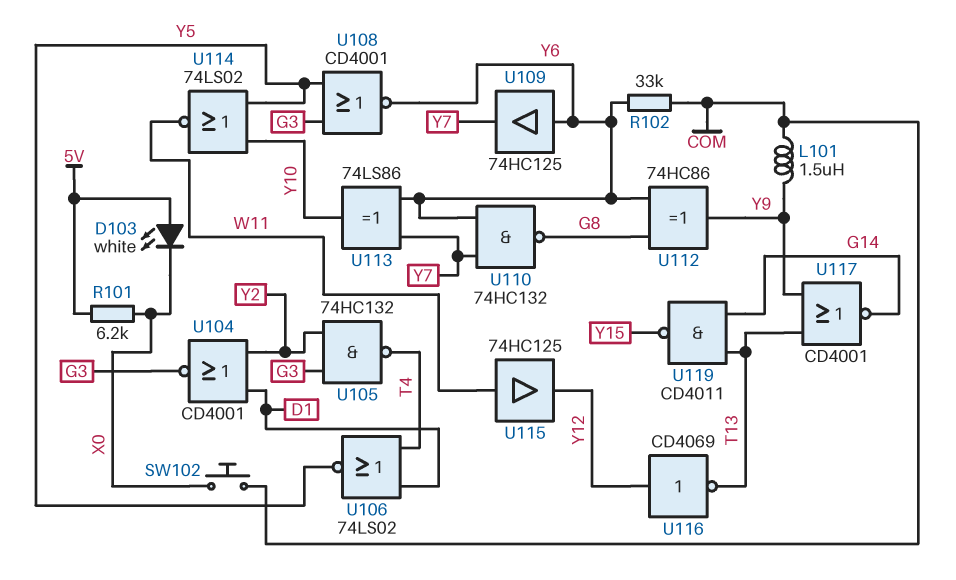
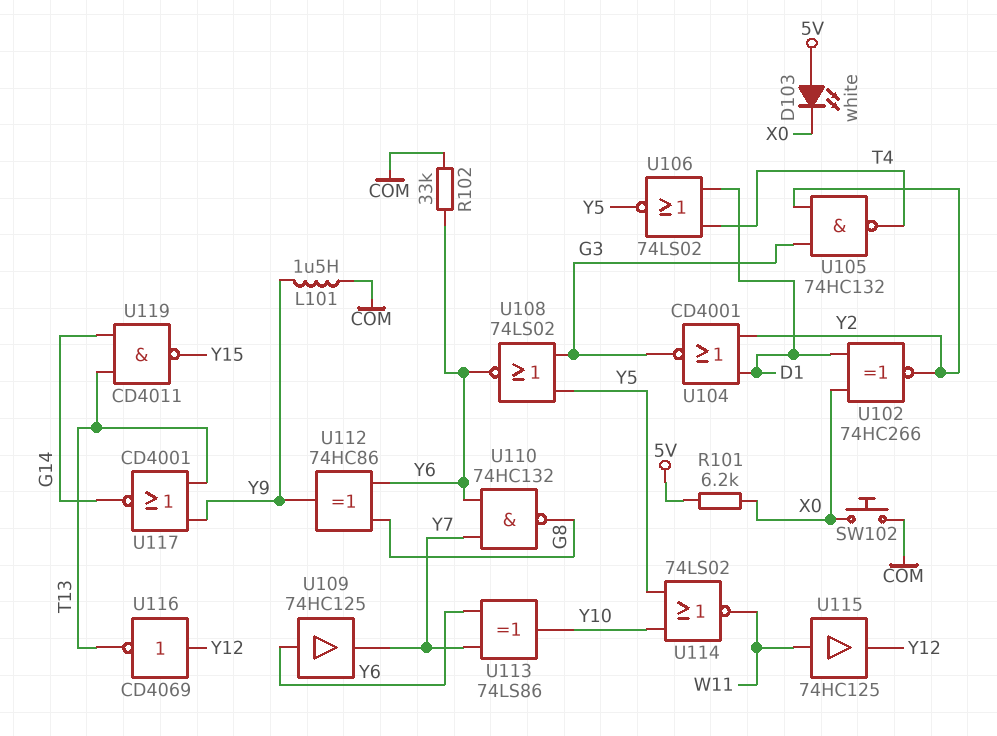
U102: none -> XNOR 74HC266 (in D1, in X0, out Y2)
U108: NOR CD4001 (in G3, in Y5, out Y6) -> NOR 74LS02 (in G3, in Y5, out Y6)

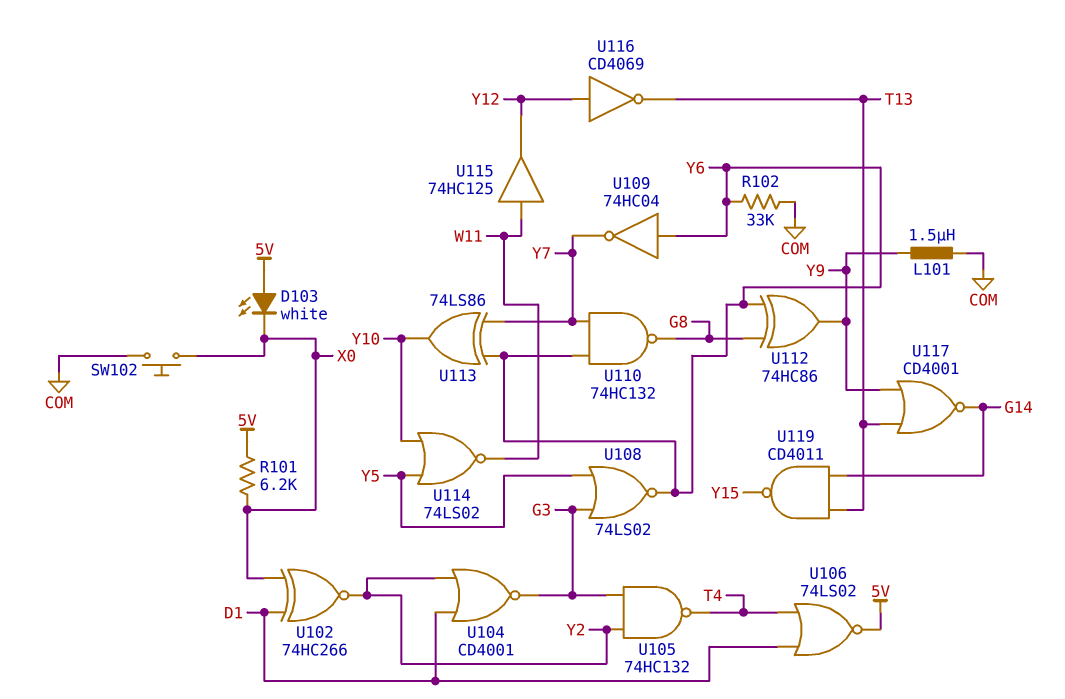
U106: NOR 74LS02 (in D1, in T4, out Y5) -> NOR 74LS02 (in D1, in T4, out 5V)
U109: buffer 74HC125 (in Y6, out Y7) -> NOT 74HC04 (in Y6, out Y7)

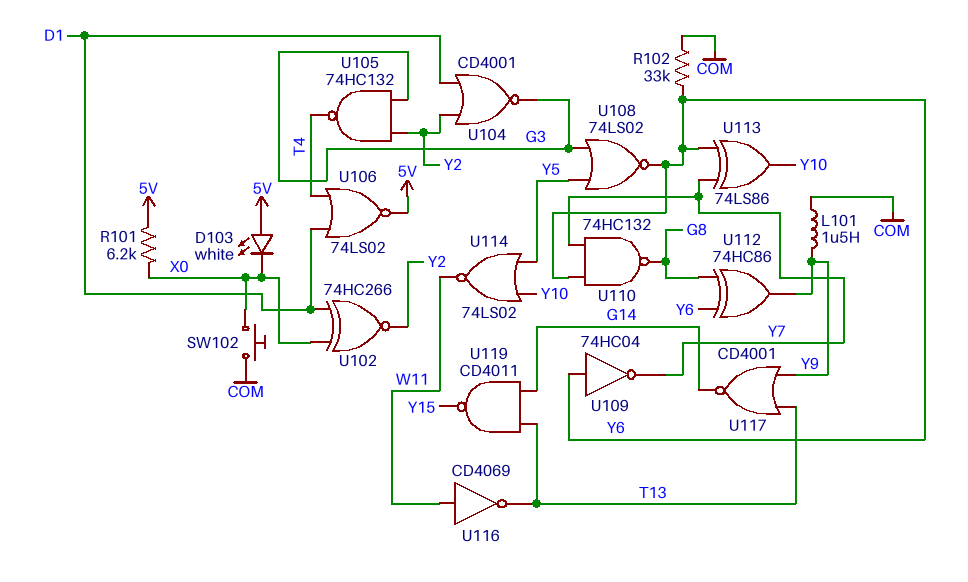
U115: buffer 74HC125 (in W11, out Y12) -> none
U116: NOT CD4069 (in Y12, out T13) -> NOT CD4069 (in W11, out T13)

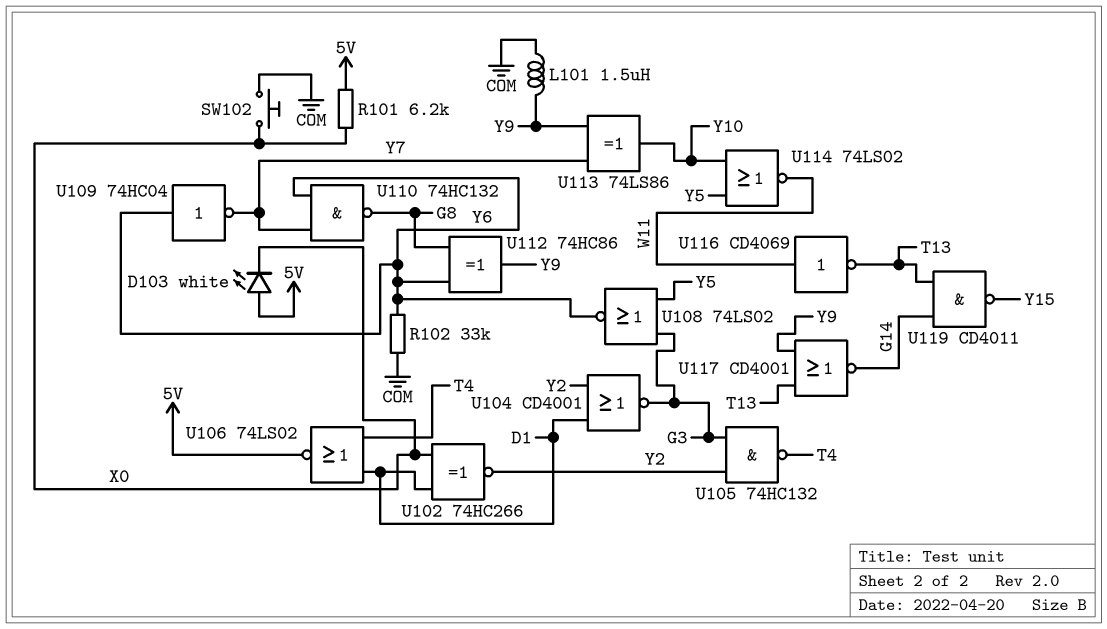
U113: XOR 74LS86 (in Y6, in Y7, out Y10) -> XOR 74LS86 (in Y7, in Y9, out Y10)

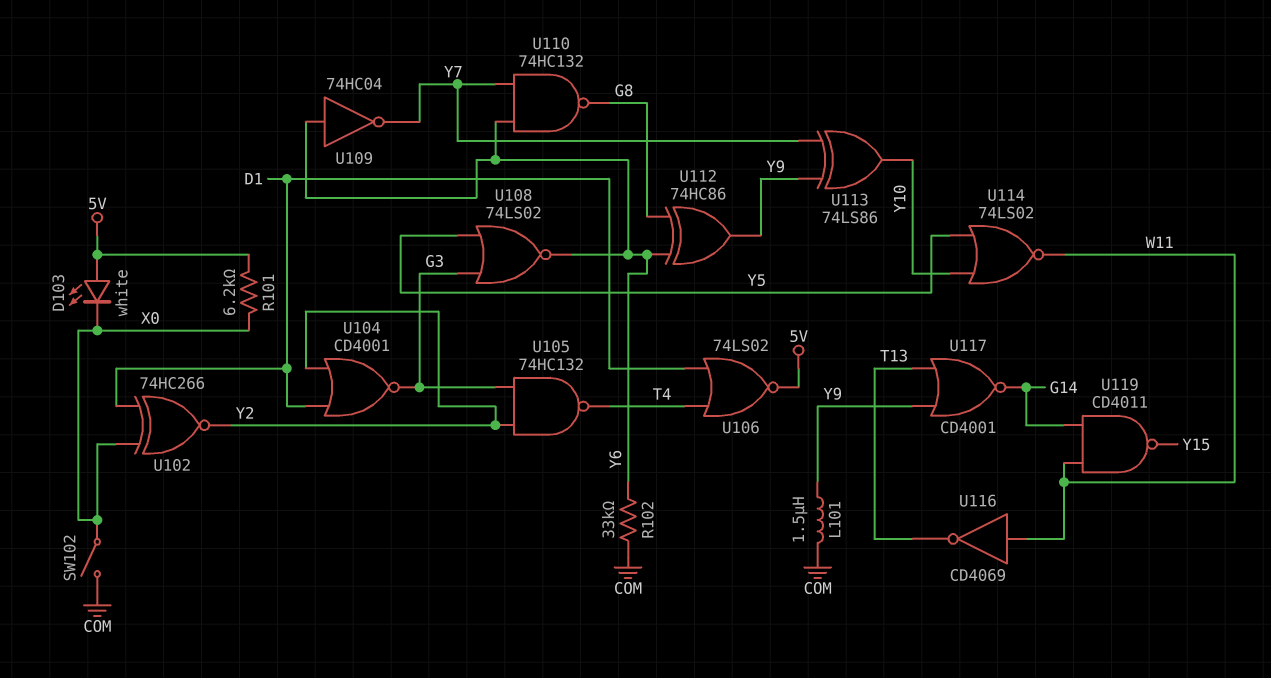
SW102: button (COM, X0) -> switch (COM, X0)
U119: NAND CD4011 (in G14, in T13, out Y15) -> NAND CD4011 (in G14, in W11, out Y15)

__Exercise requirements__: For the material above, give every line again exactly and leave out the pictures.

__Task output__:
U102: none -> XNOR 74HC266 (in D1, in X0, out Y2)
U108: NOR CD4001 (in G3, in Y5, out Y6) -> NOR 74LS02 (in G3, in Y5, out Y6)

U106: NOR 74LS02 (in D1, in T4, out Y5) -> NOR 74LS02 (in D1, in T4, out 5V)
U109: buffer 74HC125 (in Y6, out Y7) -> NOT 74HC04 (in Y6, out Y7)

U115: buffer 74HC125 (in W11, out Y12) -> none
U116: NOT CD4069 (in Y12, out T13) -> NOT CD4069 (in W11, out T13)

U113: XOR 74LS86 (in Y6, in Y7, out Y10) -> XOR 74LS86 (in Y7, in Y9, out Y10)

SW102: button (COM, X0) -> switch (COM, X0)
U119: NAND CD4011 (in G14, in T13, out Y15) -> NAND CD4011 (in G14, in W11, out Y15)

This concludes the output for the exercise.